# ASSIGNMENT:
A verbatim copy of the listing is the expected output.

# MATERIAL SUPPLIED:
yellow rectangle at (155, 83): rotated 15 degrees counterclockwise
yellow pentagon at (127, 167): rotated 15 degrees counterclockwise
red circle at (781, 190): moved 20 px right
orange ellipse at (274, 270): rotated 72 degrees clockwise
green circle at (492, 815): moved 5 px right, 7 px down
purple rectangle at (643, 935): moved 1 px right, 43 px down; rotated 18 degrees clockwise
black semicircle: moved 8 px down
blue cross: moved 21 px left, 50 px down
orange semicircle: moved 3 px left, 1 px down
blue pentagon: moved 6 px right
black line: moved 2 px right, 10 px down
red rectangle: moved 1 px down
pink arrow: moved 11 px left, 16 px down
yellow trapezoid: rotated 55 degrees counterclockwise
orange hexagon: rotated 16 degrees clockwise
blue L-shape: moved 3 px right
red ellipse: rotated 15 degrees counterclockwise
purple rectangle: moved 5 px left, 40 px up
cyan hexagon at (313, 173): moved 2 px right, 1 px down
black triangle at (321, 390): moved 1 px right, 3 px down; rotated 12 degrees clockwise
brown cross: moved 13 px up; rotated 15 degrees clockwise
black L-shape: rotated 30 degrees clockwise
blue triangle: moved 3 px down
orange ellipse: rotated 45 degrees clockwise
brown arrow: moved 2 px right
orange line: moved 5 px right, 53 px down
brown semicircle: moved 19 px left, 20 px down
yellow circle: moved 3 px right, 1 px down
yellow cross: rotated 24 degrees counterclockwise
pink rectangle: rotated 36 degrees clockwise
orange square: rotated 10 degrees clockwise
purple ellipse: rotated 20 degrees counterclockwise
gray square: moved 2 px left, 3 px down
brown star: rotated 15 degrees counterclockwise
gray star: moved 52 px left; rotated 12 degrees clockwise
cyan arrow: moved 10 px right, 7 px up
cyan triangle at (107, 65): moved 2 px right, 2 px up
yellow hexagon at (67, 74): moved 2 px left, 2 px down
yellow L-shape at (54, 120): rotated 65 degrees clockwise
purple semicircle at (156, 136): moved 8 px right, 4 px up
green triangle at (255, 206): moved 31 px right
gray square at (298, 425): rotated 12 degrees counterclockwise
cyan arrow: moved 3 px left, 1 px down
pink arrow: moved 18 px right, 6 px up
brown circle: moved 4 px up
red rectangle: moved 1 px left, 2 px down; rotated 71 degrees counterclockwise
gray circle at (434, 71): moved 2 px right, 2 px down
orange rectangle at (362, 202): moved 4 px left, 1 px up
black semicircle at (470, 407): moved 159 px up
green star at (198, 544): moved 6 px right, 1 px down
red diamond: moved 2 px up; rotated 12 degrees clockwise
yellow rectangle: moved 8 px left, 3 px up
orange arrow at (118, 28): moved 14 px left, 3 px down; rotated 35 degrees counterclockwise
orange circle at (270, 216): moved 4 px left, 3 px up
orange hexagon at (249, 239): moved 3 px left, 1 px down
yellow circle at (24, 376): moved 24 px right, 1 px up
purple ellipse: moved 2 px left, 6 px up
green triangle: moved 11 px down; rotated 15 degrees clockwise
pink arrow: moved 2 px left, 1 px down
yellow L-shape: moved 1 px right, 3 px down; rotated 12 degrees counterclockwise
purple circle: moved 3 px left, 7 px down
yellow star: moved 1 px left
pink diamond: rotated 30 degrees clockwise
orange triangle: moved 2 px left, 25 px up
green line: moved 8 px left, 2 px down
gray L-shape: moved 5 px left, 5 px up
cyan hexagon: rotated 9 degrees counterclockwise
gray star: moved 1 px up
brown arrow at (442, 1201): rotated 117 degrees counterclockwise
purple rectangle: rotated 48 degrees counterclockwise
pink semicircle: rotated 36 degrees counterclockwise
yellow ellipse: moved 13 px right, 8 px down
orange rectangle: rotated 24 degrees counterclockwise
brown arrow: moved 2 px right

# ANSWER FOR THE TASK:
yellow rectangle at (155, 83): rotated 15 degrees counterclockwise
yellow pentagon at (127, 167): rotated 15 degrees counterclockwise
red circle at (781, 190): moved 20 px right
orange ellipse at (274, 270): rotated 72 degrees clockwise
green circle at (492, 815): moved 5 px right, 7 px down
purple rectangle at (643, 935): moved 1 px right, 43 px down; rotated 18 degrees clockwise
black semicircle: moved 8 px down
blue cross: moved 21 px left, 50 px down
orange semicircle: moved 3 px left, 1 px down
blue pentagon: moved 6 px right
black line: moved 2 px right, 10 px down
red rectangle: moved 1 px down
pink arrow: moved 11 px left, 16 px down
yellow trapezoid: rotated 55 degrees counterclockwise
orange hexagon: rotated 16 degrees clockwise
blue L-shape: moved 3 px right
red ellipse: rotated 15 degrees counterclockwise
purple rectangle: moved 5 px left, 40 px up
cyan hexagon at (313, 173): moved 2 px right, 1 px down
black triangle at (321, 390): moved 1 px right, 3 px down; rotated 12 degrees clockwise
brown cross: moved 13 px up; rotated 15 degrees clockwise
black L-shape: rotated 30 degrees clockwise
blue triangle: moved 3 px down
orange ellipse: rotated 45 degrees clockwise
brown arrow: moved 2 px right
orange line: moved 5 px right, 53 px down
brown semicircle: moved 19 px left, 20 px down
yellow circle: moved 3 px right, 1 px down
yellow cross: rotated 24 degrees counterclockwise
pink rectangle: rotated 36 degrees clockwise
orange square: rotated 10 degrees clockwise
purple ellipse: rotated 20 degrees counterclockwise
gray square: moved 2 px left, 3 px down
brown star: rotated 15 degrees counterclockwise
gray star: moved 52 px left; rotated 12 degrees clockwise
cyan arrow: moved 10 px right, 7 px up
cyan triangle at (107, 65): moved 2 px right, 2 px up
yellow hexagon at (67, 74): moved 2 px left, 2 px down
yellow L-shape at (54, 120): rotated 65 degrees clockwise
purple semicircle at (156, 136): moved 8 px right, 4 px up
green triangle at (255, 206): moved 31 px right
gray square at (298, 425): rotated 12 degrees counterclockwise
cyan arrow: moved 3 px left, 1 px down
pink arrow: moved 18 px right, 6 px up
brown circle: moved 4 px up
red rectangle: moved 1 px left, 2 px down; rotated 71 degrees counterclockwise
gray circle at (434, 71): moved 2 px right, 2 px down
orange rectangle at (362, 202): moved 4 px left, 1 px up
black semicircle at (470, 407): moved 159 px up
green star at (198, 544): moved 6 px right, 1 px down
red diamond: moved 2 px up; rotated 12 degrees clockwise
yellow rectangle: moved 8 px left, 3 px up
orange arrow at (118, 28): moved 14 px left, 3 px down; rotated 35 degrees counterclockwise
orange circle at (270, 216): moved 4 px left, 3 px up
orange hexagon at (249, 239): moved 3 px left, 1 px down
yellow circle at (24, 376): moved 24 px right, 1 px up
purple ellipse: moved 2 px left, 6 px up
green triangle: moved 11 px down; rotated 15 degrees clockwise
pink arrow: moved 2 px left, 1 px down
yellow L-shape: moved 1 px right, 3 px down; rotated 12 degrees counterclockwise
purple circle: moved 3 px left, 7 px down
yellow star: moved 1 px left
pink diamond: rotated 30 degrees clockwise
orange triangle: moved 2 px left, 25 px up
green line: moved 8 px left, 2 px down
gray L-shape: moved 5 px left, 5 px up
cyan hexagon: rotated 9 degrees counterclockwise
gray star: moved 1 px up
brown arrow at (442, 1201): rotated 117 degrees counterclockwise
purple rectangle: rotated 48 degrees counterclockwise
pink semicircle: rotated 36 degrees counterclockwise
yellow ellipse: moved 13 px right, 8 px down
orange rectangle: rotated 24 degrees counterclockwise
brown arrow: moved 2 px right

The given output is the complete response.